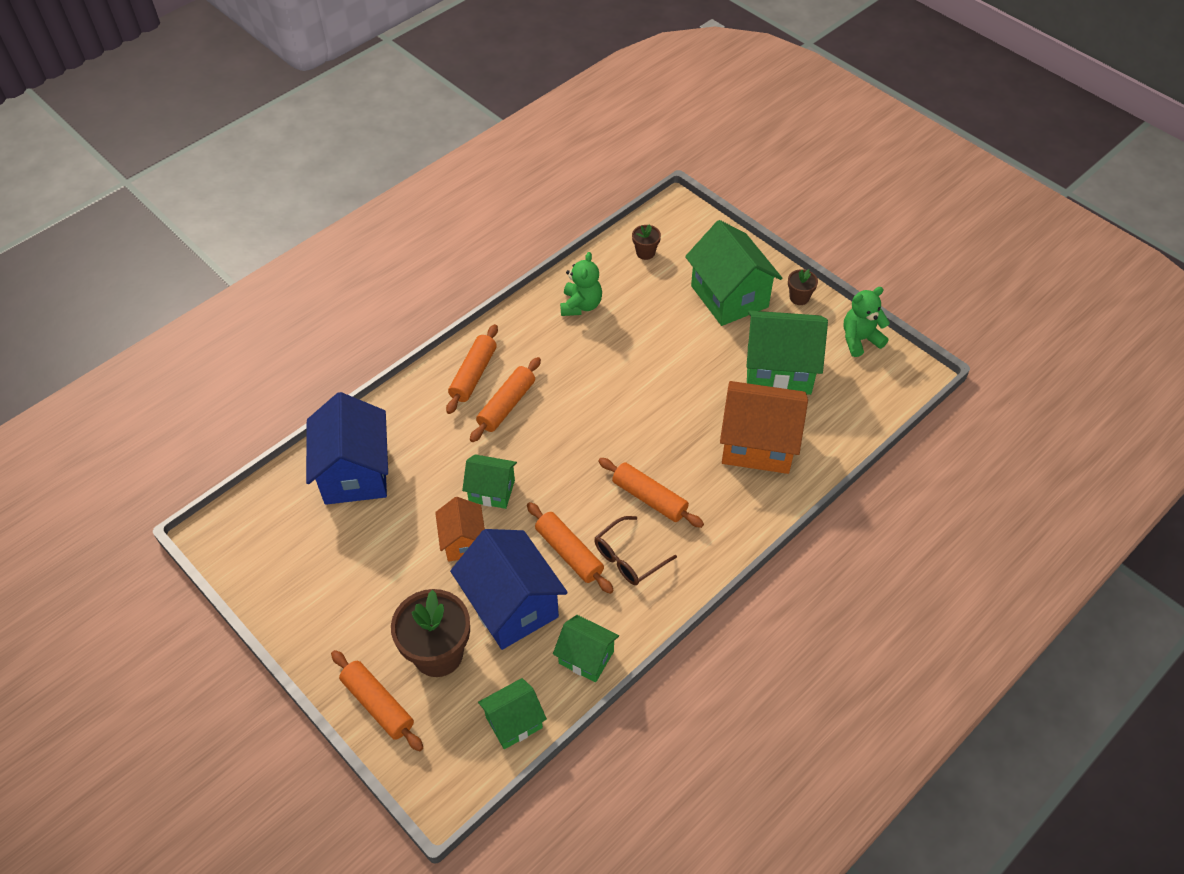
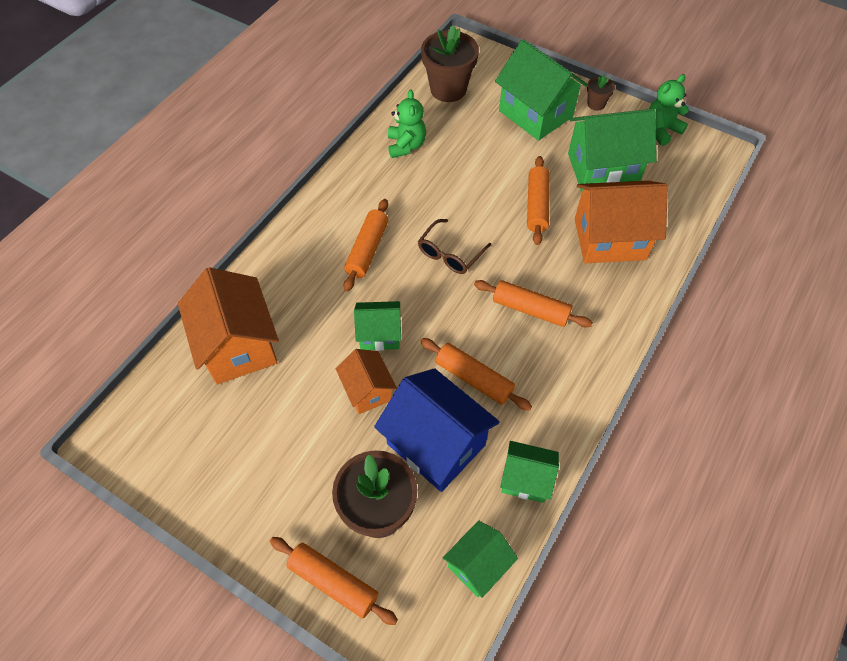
camera: 15 degrees left, 5 degrees up
blue house [306,392,388,505] -> orange house [178,267,279,384]
orange rolling pin [446,324,498,414] -> orange rolling pin moved to [527,156,550,245]
brown glasses [594,516,677,585] -> brown glasses moved to [418,219,491,274]
brown flower pot [632,224,661,260] -> brown flower pot [421,25,479,102], size x2.08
···
*WORK TASK*.
Return the material word for word, images omitted.

*REPLY TO THE EXERCISE*.
camera: 15 degrees left, 5 degrees up
blue house [306,392,388,505] -> orange house [178,267,279,384]
orange rolling pin [446,324,498,414] -> orange rolling pin moved to [527,156,550,245]
brown glasses [594,516,677,585] -> brown glasses moved to [418,219,491,274]
brown flower pot [632,224,661,260] -> brown flower pot [421,25,479,102], size x2.08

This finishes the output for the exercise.